::: Material provided

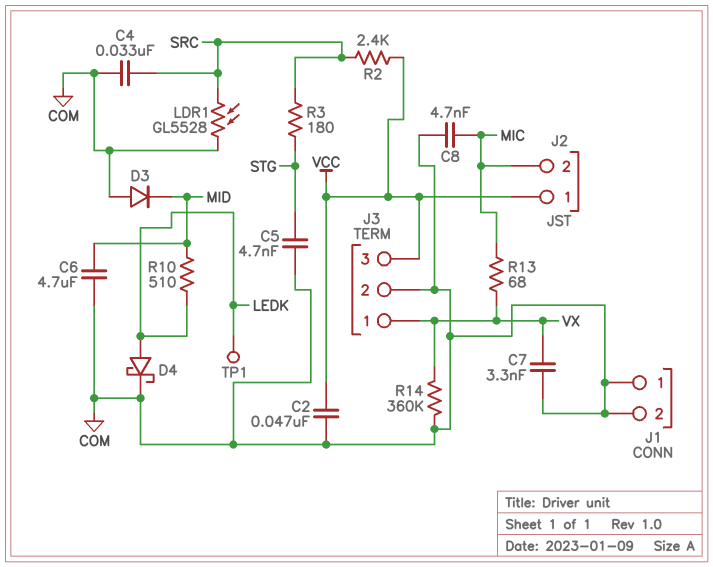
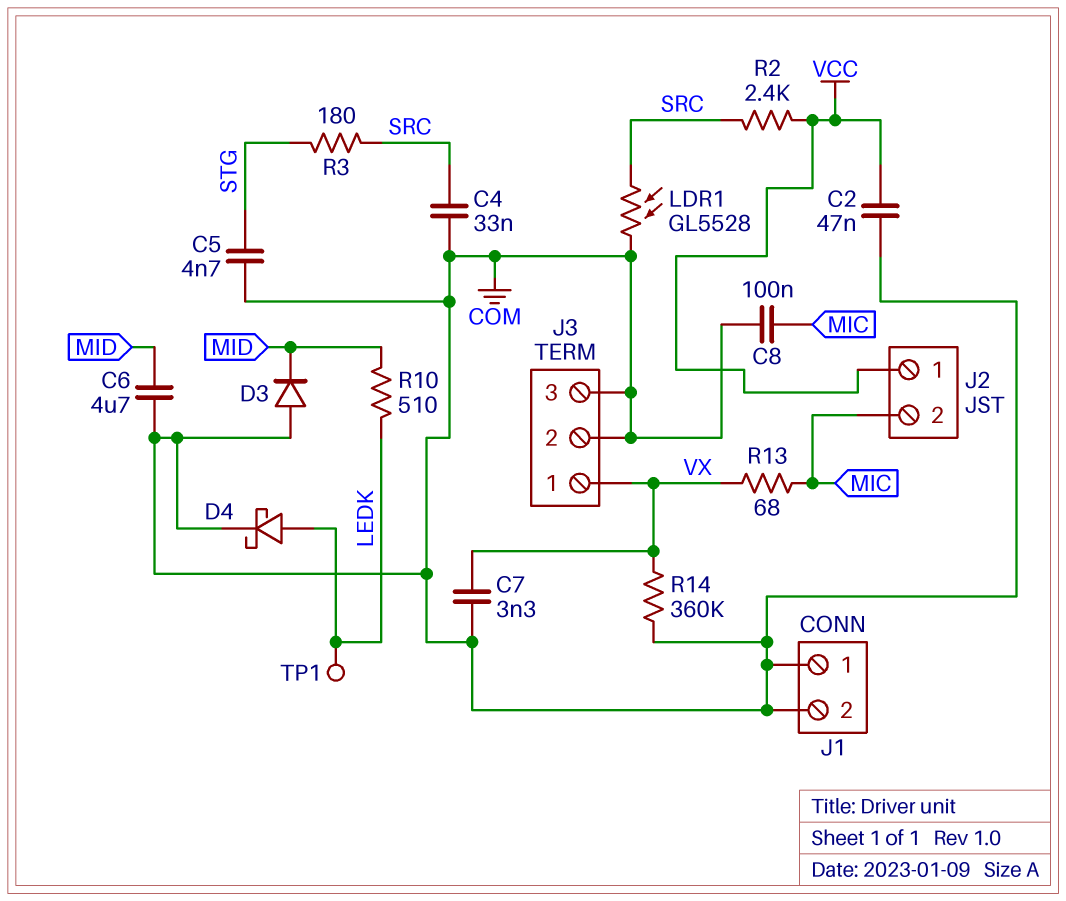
C8: 4.7nF (COM, MIC) -> 100nF (COM, MIC)
J3 pin 3: VCC -> COM

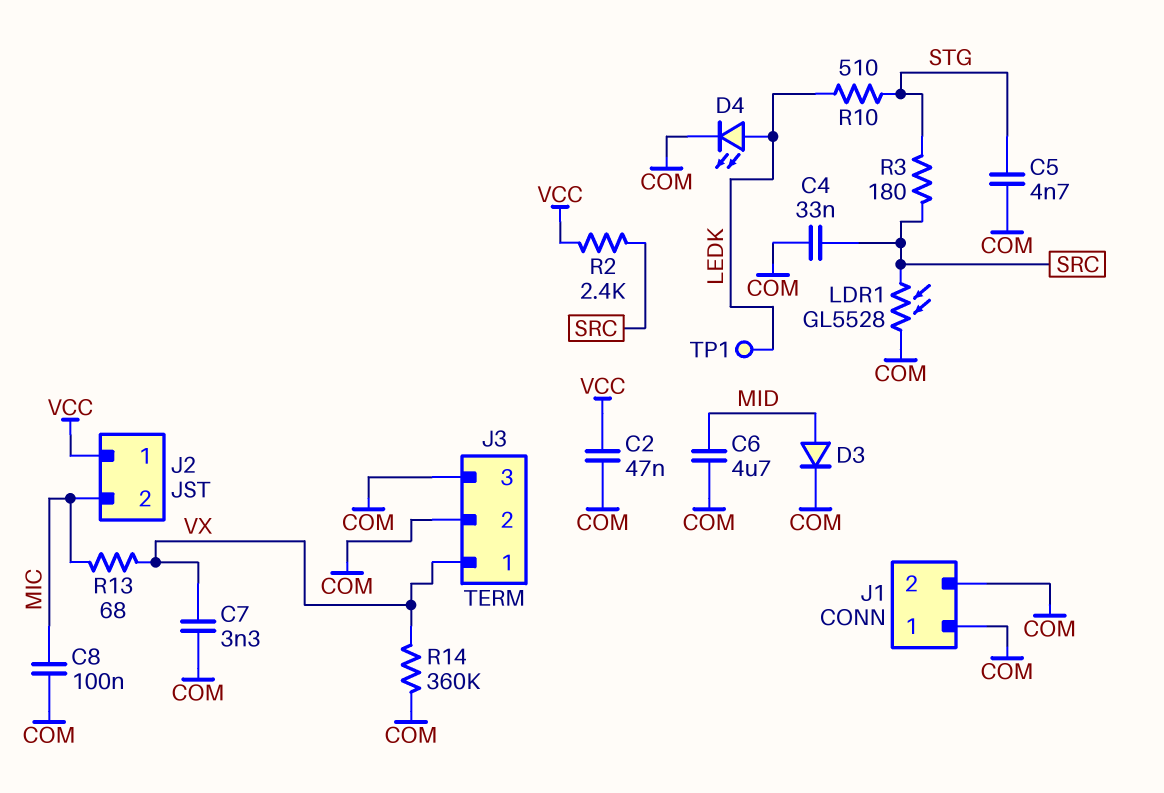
D3: diode (A COM, K MID) -> diode (A MID, K COM)
D4: schottky (A LEDK, K COM) -> LED (A LEDK, K COM)
R10: 510 (LEDK, MID) -> 510 (LEDK, STG)

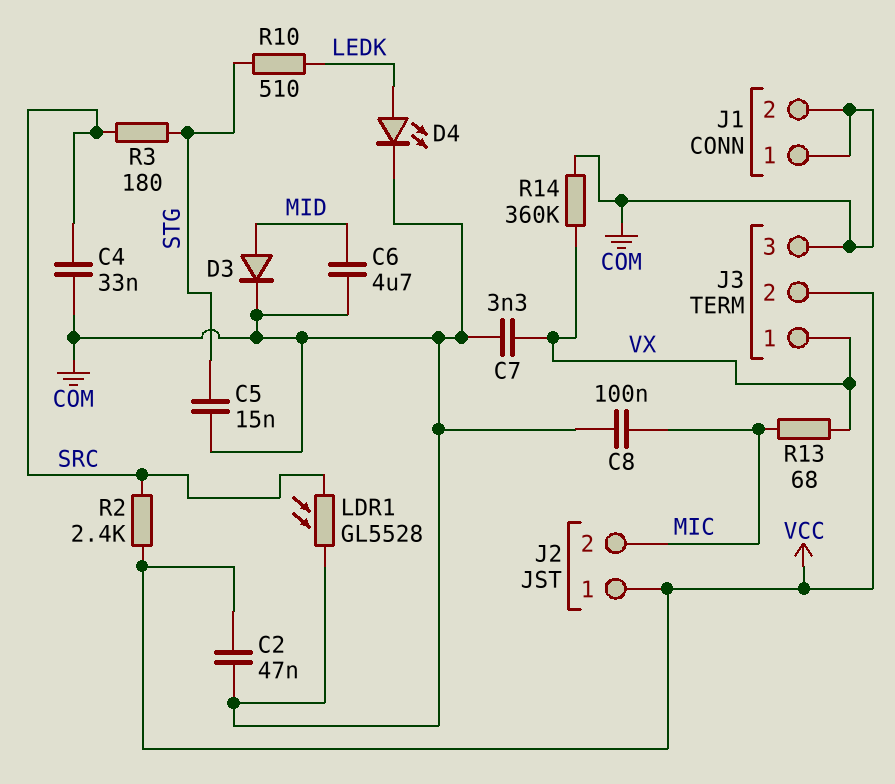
C5: 4.7nF (COM, STG) -> 15nF (COM, STG)
J3 pin 2: COM -> VCC
TP1: test point (LEDK) -> none

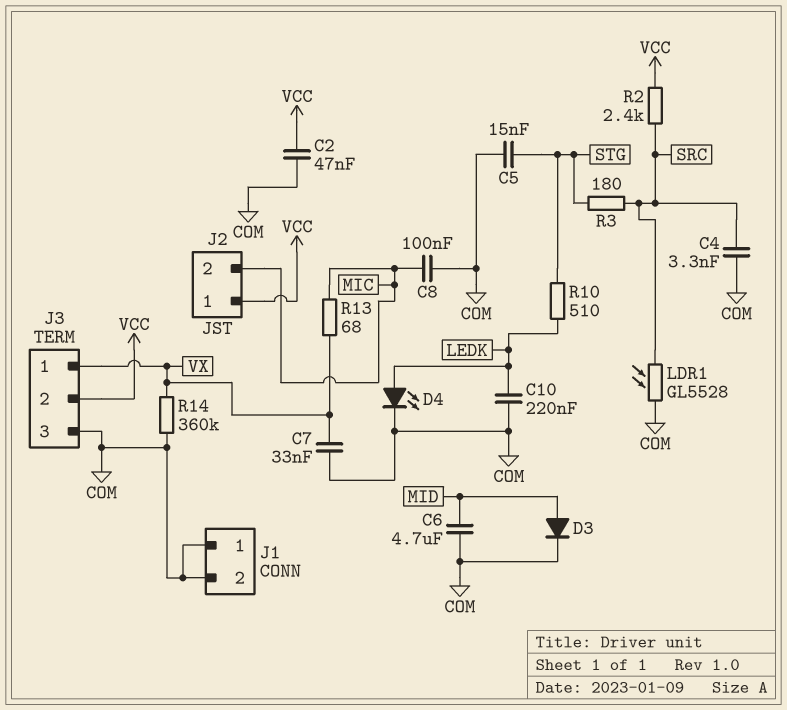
C4: 33nF (COM, SRC) -> 3.3nF (COM, SRC)
C7: 3.3nF (COM, VX) -> 33nF (COM, VX)
C10: none -> 220nF (COM, LEDK)

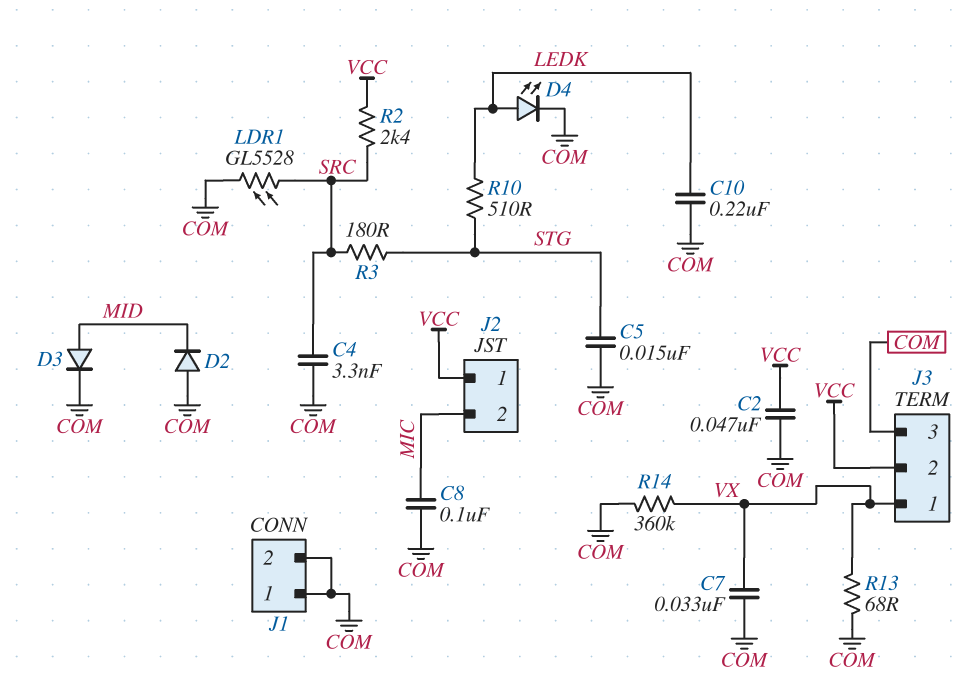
C6: 4.7uF (COM, MID) -> none
D2: none -> diode (A COM, K MID)
R13: 68 (MIC, VX) -> 68 (COM, VX)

::::::

Every line of the data above is to be set down exactly; the pictures are not.

C8: 4.7nF (COM, MIC) -> 100nF (COM, MIC)
J3 pin 3: VCC -> COM

D3: diode (A COM, K MID) -> diode (A MID, K COM)
D4: schottky (A LEDK, K COM) -> LED (A LEDK, K COM)
R10: 510 (LEDK, MID) -> 510 (LEDK, STG)

C5: 4.7nF (COM, STG) -> 15nF (COM, STG)
J3 pin 2: COM -> VCC
TP1: test point (LEDK) -> none

C4: 33nF (COM, SRC) -> 3.3nF (COM, SRC)
C7: 3.3nF (COM, VX) -> 33nF (COM, VX)
C10: none -> 220nF (COM, LEDK)

C6: 4.7uF (COM, MID) -> none
D2: none -> diode (A COM, K MID)
R13: 68 (MIC, VX) -> 68 (COM, VX)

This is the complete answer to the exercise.